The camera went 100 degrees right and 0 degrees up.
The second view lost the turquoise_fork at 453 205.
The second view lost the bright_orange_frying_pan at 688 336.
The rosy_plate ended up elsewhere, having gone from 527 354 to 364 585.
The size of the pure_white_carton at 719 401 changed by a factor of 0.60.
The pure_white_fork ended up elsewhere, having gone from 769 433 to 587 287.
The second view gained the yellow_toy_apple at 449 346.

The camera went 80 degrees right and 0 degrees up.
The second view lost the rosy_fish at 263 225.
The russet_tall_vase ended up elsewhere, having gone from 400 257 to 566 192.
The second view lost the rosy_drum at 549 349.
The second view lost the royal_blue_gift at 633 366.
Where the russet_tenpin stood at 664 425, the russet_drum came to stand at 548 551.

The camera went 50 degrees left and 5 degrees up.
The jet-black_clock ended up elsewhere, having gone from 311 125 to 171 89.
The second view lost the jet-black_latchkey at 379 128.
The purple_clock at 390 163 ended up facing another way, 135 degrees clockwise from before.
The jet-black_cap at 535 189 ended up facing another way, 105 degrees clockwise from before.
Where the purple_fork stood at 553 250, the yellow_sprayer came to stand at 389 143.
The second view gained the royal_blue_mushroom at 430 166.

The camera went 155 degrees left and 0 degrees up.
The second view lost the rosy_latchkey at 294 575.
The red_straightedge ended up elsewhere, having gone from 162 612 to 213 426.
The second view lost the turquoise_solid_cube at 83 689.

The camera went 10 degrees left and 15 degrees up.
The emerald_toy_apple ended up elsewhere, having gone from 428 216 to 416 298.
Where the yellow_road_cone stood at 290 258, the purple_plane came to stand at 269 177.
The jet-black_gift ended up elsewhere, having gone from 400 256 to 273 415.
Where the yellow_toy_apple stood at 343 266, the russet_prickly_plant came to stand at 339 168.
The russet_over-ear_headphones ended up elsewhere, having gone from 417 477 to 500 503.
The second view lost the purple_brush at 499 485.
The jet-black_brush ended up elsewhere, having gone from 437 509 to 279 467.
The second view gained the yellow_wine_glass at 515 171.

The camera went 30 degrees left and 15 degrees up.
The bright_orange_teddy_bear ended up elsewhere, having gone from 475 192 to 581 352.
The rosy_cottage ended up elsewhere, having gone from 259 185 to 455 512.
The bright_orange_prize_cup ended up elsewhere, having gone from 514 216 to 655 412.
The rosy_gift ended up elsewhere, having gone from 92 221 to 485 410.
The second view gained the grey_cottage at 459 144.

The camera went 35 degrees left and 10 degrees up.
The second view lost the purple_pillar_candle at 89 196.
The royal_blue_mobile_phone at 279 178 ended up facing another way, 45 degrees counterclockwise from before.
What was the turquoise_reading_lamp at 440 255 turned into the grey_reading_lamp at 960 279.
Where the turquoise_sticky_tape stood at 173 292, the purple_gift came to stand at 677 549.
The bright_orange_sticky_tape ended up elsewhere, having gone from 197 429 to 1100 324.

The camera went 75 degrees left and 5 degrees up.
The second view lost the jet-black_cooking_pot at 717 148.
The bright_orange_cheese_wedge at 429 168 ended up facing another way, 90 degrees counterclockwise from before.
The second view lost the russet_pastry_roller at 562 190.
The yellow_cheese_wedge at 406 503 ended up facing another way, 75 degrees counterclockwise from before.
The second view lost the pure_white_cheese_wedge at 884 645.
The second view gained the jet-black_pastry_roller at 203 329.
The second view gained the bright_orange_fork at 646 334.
====================
What is required — Nothing in the records may be altered; restate them word for word.

Result —
The camera went 100 degrees right and 0 degrees up.
The second view lost the turquoise_fork at 453 205.
The second view lost the bright_orange_frying_pan at 688 336.
The rosy_plate ended up elsewhere, having gone from 527 354 to 364 585.
The size of the pure_white_carton at 719 401 changed by a factor of 0.60.
The pure_white_fork ended up elsewhere, having gone from 769 433 to 587 287.
The second view gained the yellow_toy_apple at 449 346.

The camera went 80 degrees right and 0 degrees up.
The second view lost the rosy_fish at 263 225.
The russet_tall_vase ended up elsewhere, having gone from 400 257 to 566 192.
The second view lost the rosy_drum at 549 349.
The second view lost the royal_blue_gift at 633 366.
Where the russet_tenpin stood at 664 425, the russet_drum came to stand at 548 551.

The camera went 50 degrees left and 5 degrees up.
The jet-black_clock ended up elsewhere, having gone from 311 125 to 171 89.
The second view lost the jet-black_latchkey at 379 128.
The purple_clock at 390 163 ended up facing another way, 135 degrees clockwise from before.
The jet-black_cap at 535 189 ended up facing another way, 105 degrees clockwise from before.
Where the purple_fork stood at 553 250, the yellow_sprayer came to stand at 389 143.
The second view gained the royal_blue_mushroom at 430 166.

The camera went 155 degrees left and 0 degrees up.
The second view lost the rosy_latchkey at 294 575.
The red_straightedge ended up elsewhere, having gone from 162 612 to 213 426.
The second view lost the turquoise_solid_cube at 83 689.

The camera went 10 degrees left and 15 degrees up.
The emerald_toy_apple ended up elsewhere, having gone from 428 216 to 416 298.
Where the yellow_road_cone stood at 290 258, the purple_plane came to stand at 269 177.
The jet-black_gift ended up elsewhere, having gone from 400 256 to 273 415.
Where the yellow_toy_apple stood at 343 266, the russet_prickly_plant came to stand at 339 168.
The russet_over-ear_headphones ended up elsewhere, having gone from 417 477 to 500 503.
The second view lost the purple_brush at 499 485.
The jet-black_brush ended up elsewhere, having gone from 437 509 to 279 467.
The second view gained the yellow_wine_glass at 515 171.

The camera went 30 degrees left and 15 degrees up.
The bright_orange_teddy_bear ended up elsewhere, having gone from 475 192 to 581 352.
The rosy_cottage ended up elsewhere, having gone from 259 185 to 455 512.
The bright_orange_prize_cup ended up elsewhere, having gone from 514 216 to 655 412.
The rosy_gift ended up elsewhere, having gone from 92 221 to 485 410.
The second view gained the grey_cottage at 459 144.

The camera went 35 degrees left and 10 degrees up.
The second view lost the purple_pillar_candle at 89 196.
The royal_blue_mobile_phone at 279 178 ended up facing another way, 45 degrees counterclockwise from before.
What was the turquoise_reading_lamp at 440 255 turned into the grey_reading_lamp at 960 279.
Where the turquoise_sticky_tape stood at 173 292, the purple_gift came to stand at 677 549.
The bright_orange_sticky_tape ended up elsewhere, having gone from 197 429 to 1100 324.

The camera went 75 degrees left and 5 degrees up.
The second view lost the jet-black_cooking_pot at 717 148.
The bright_orange_cheese_wedge at 429 168 ended up facing another way, 90 degrees counterclockwise from before.
The second view lost the russet_pastry_roller at 562 190.
The yellow_cheese_wedge at 406 503 ended up facing another way, 75 degrees counterclockwise from before.
The second view lost the pure_white_cheese_wedge at 884 645.
The second view gained the jet-black_pastry_roller at 203 329.
The second view gained the bright_orange_fork at 646 334.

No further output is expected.